◆ SUPPLIED DATA ◆
──────────
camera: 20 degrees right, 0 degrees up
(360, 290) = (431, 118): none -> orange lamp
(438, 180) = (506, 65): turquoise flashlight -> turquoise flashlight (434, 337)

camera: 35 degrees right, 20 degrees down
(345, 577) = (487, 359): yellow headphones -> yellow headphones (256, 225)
──────────
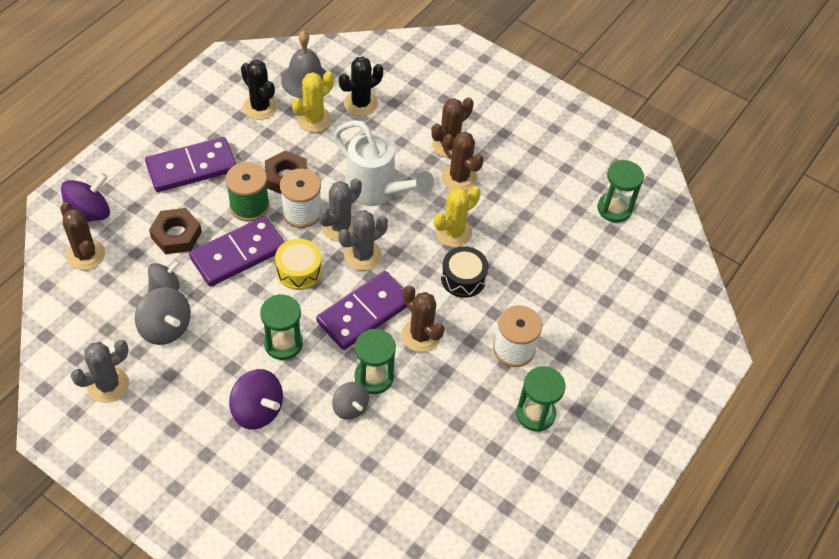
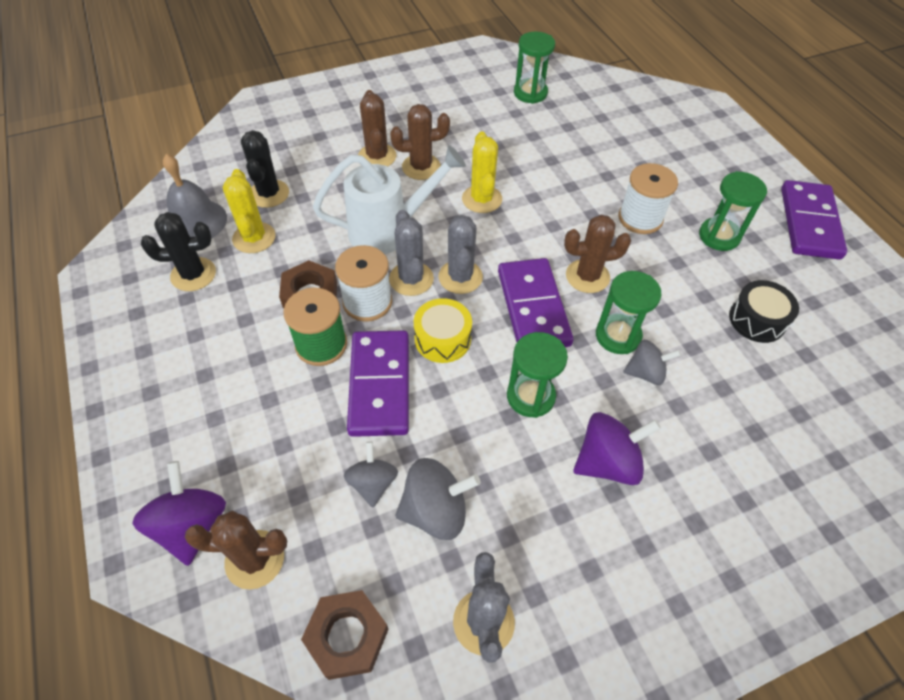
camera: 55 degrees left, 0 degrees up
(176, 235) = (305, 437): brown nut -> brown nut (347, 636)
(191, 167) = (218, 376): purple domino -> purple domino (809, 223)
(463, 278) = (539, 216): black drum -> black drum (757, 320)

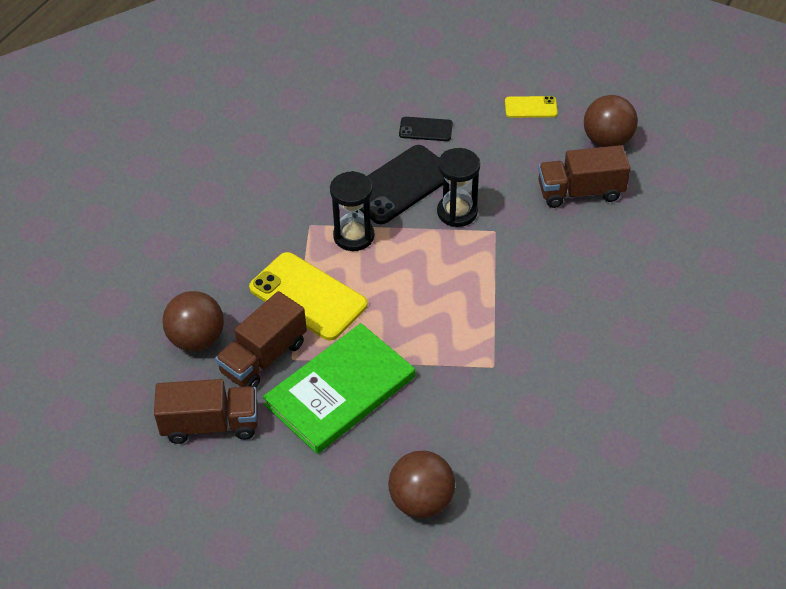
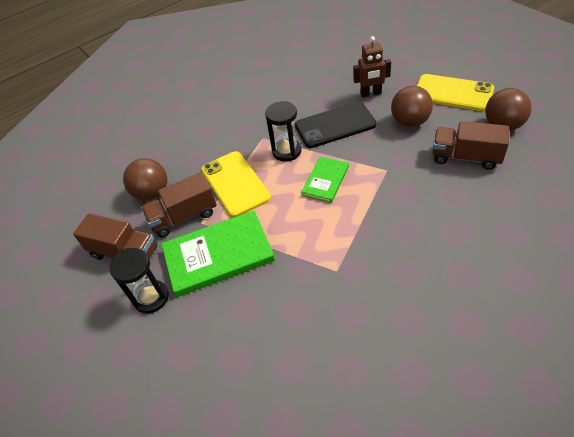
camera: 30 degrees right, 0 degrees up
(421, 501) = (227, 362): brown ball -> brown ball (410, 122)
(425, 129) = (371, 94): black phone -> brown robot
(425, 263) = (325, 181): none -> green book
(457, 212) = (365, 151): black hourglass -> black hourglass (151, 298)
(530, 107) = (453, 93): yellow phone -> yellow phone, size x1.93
──────────
◆ YOUR OBJECTIVE ◆
Set down again, word for word, the stretch of records from the line with "(438, 180) = (506, 65): turquoise" to the line with "(345, 577) = (487, 359): yellow", both of those lines included.

◆ OUTPUT OF THE EXERCISE ◆
(438, 180) = (506, 65): turquoise flashlight -> turquoise flashlight (434, 337)

camera: 35 degrees right, 20 degrees down
(345, 577) = (487, 359): yellow headphones -> yellow headphones (256, 225)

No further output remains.